*What is expected*. Transcribe word for word the lines below from the line with "(375, 174) = (290, 234): pink" through the line with "(400, 218) = (389, 149): pink bottle -> none", ends included.

*Supplied material*.
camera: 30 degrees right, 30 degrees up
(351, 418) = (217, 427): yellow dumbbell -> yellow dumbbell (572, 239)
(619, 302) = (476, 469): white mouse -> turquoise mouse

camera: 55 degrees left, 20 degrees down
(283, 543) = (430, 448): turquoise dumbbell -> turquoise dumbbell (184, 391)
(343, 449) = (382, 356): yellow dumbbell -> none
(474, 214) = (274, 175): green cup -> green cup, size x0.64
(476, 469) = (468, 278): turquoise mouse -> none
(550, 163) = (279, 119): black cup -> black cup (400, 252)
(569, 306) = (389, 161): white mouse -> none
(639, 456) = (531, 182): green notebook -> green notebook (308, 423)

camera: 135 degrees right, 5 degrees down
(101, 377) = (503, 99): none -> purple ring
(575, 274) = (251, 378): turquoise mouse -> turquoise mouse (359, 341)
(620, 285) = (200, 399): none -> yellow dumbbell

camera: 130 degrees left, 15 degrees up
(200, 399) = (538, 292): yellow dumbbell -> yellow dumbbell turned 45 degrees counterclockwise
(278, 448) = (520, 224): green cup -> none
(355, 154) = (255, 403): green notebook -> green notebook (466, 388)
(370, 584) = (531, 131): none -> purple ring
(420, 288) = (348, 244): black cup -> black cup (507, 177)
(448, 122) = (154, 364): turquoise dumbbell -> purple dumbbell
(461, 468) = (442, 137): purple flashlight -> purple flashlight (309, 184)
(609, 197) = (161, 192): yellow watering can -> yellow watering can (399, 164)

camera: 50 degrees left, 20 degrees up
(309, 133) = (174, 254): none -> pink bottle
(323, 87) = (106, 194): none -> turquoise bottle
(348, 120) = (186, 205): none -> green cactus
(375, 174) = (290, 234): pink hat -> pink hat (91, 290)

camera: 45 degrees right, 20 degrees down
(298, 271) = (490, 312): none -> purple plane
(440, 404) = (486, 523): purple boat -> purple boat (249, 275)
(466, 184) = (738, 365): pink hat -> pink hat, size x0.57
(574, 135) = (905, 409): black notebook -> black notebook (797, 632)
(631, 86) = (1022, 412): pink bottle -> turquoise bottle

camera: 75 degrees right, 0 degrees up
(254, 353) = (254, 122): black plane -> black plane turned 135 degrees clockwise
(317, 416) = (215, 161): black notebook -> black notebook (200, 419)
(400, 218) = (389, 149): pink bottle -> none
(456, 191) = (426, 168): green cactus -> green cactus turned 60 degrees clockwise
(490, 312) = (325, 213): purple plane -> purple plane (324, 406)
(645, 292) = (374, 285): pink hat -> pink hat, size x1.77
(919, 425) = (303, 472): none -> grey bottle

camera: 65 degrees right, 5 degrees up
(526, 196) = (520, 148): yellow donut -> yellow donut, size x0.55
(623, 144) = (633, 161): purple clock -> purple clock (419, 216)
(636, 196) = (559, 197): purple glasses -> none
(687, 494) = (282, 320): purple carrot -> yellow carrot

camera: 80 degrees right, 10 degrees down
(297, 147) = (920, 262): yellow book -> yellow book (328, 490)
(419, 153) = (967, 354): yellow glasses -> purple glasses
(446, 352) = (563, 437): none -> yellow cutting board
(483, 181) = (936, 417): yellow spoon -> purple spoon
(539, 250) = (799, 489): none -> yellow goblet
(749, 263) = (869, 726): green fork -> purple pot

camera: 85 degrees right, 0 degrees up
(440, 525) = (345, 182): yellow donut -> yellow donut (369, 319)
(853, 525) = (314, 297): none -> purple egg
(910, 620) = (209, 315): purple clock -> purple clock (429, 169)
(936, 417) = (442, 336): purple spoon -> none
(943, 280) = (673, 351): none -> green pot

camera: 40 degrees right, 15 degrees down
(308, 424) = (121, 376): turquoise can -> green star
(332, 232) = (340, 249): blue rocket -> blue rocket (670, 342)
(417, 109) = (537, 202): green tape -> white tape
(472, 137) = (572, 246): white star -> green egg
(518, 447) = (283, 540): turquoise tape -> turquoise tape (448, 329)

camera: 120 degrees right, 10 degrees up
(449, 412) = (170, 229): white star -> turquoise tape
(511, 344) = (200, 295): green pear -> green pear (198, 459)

*Finished exercise*.
(375, 174) = (290, 234): pink hat -> pink hat (91, 290)

camera: 45 degrees right, 20 degrees down
(298, 271) = (490, 312): none -> purple plane
(440, 404) = (486, 523): purple boat -> purple boat (249, 275)
(466, 184) = (738, 365): pink hat -> pink hat, size x0.57
(574, 135) = (905, 409): black notebook -> black notebook (797, 632)
(631, 86) = (1022, 412): pink bottle -> turquoise bottle

camera: 75 degrees right, 0 degrees up
(254, 353) = (254, 122): black plane -> black plane turned 135 degrees clockwise
(317, 416) = (215, 161): black notebook -> black notebook (200, 419)
(400, 218) = (389, 149): pink bottle -> none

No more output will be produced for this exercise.